━━━ INFORMATION PROVIDED
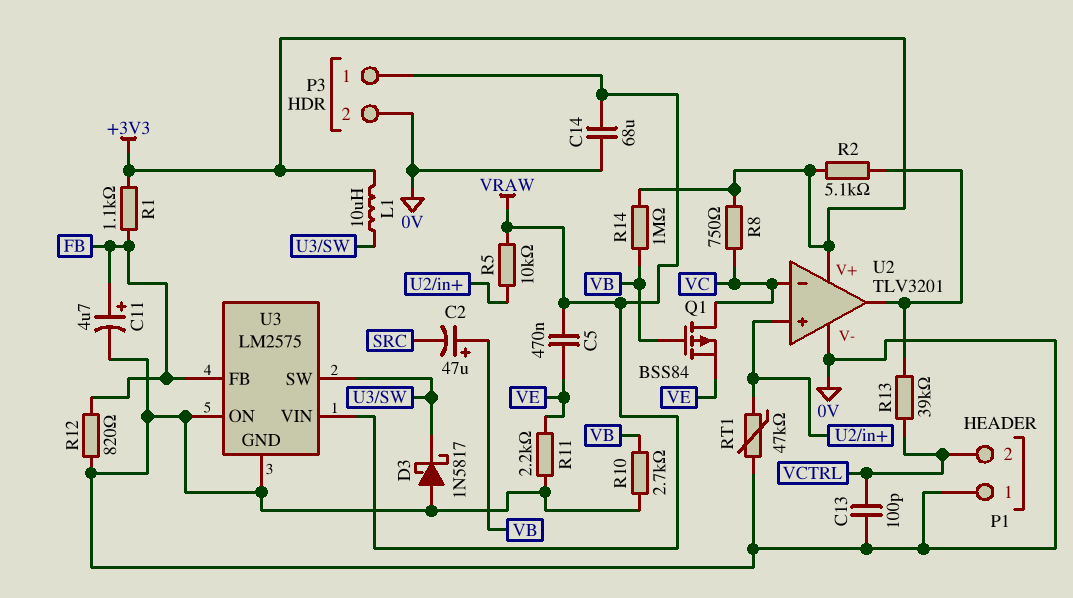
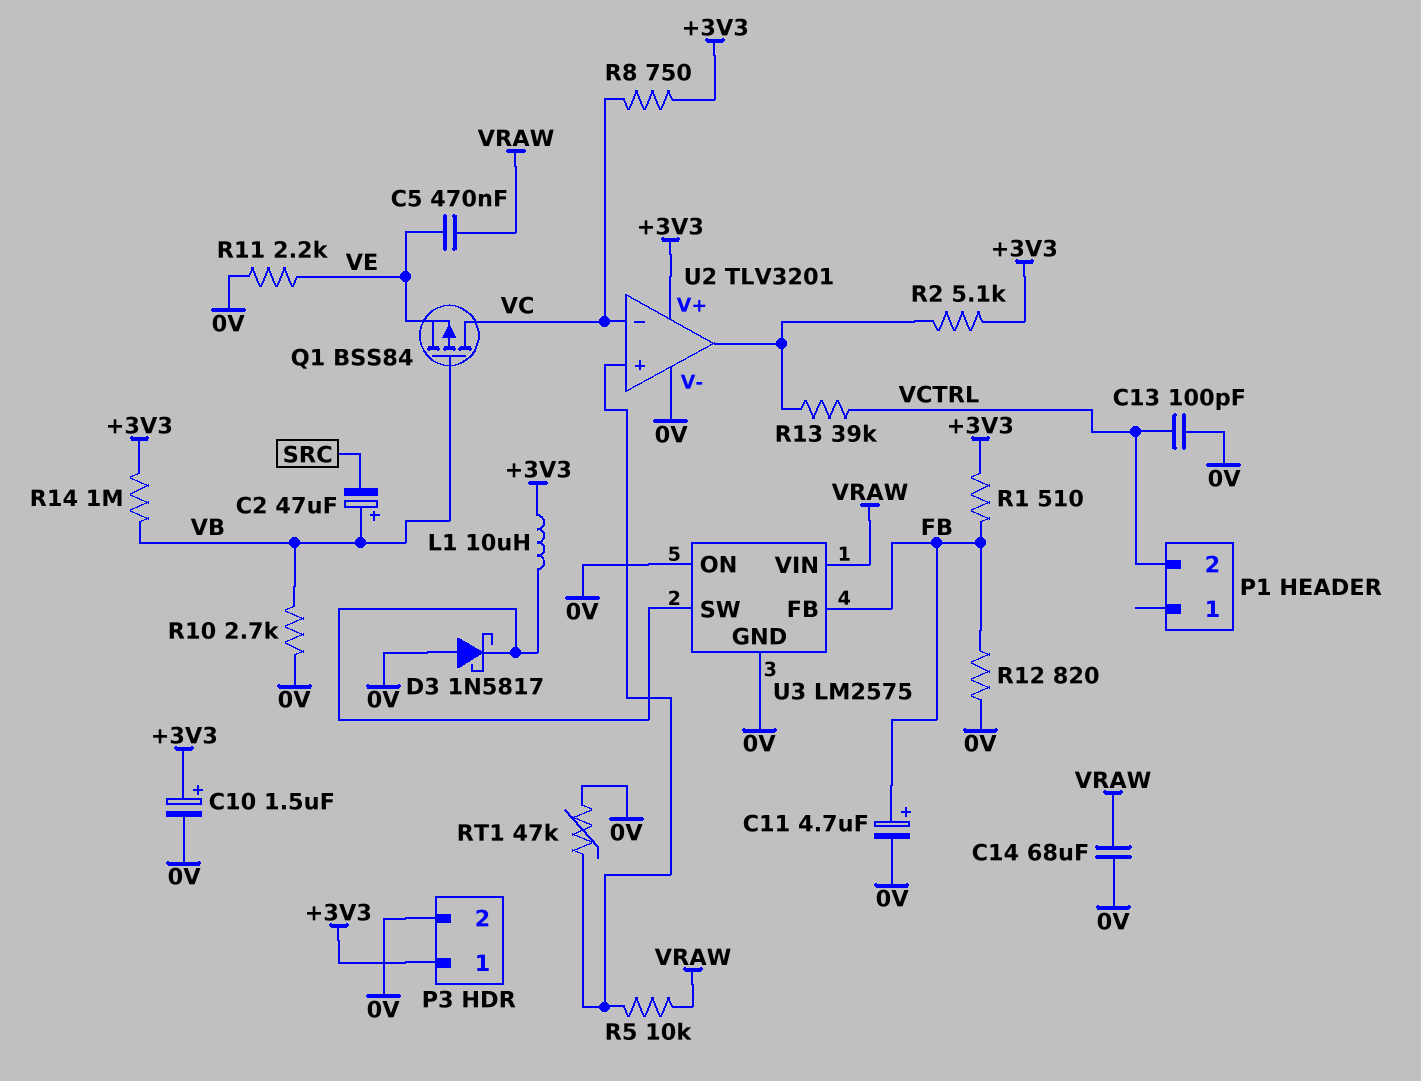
C10: none -> 1.5uF (plus +3V3, minus 0V)
P1 pin 1: 0V -> none
P3 pin 1: VRAW -> +3V3
R1: 1.1k (+3V3, FB) -> 510 (+3V3, FB)

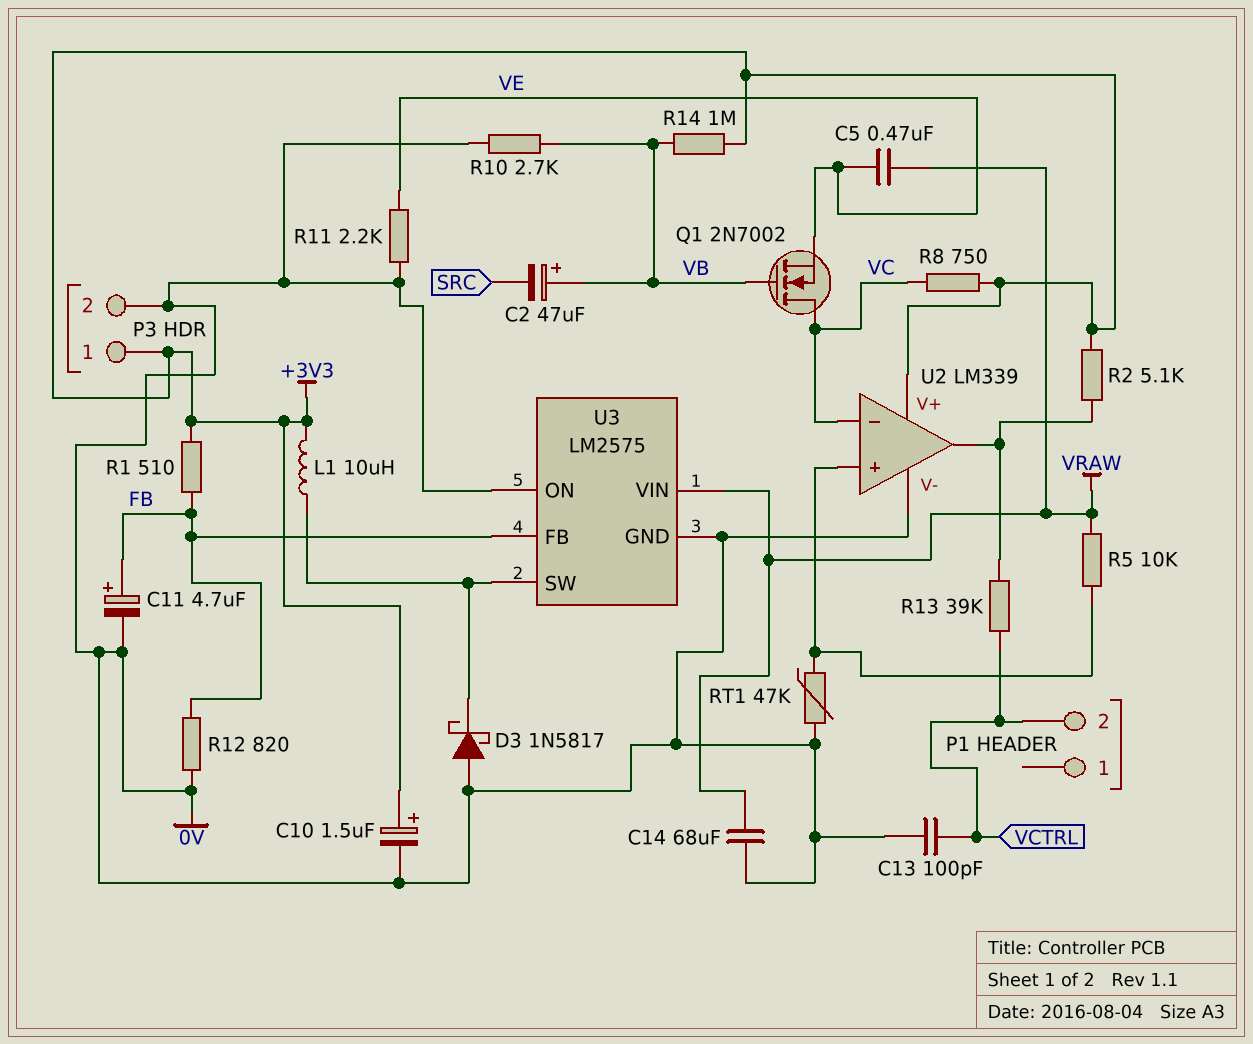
Q1: PMOS BSS84 (G VB, D VC, S VE) -> NMOS 2N7002 (G VB, D VC, S VE)
U2: TLV3201 -> LM339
━━━━━━
WHAT IS EXPECTED:
In your copy, restate the data above word for word but leave out any picture.

EXERCISE RESPONSE:
C10: none -> 1.5uF (plus +3V3, minus 0V)
P1 pin 1: 0V -> none
P3 pin 1: VRAW -> +3V3
R1: 1.1k (+3V3, FB) -> 510 (+3V3, FB)

Q1: PMOS BSS84 (G VB, D VC, S VE) -> NMOS 2N7002 (G VB, D VC, S VE)
U2: TLV3201 -> LM339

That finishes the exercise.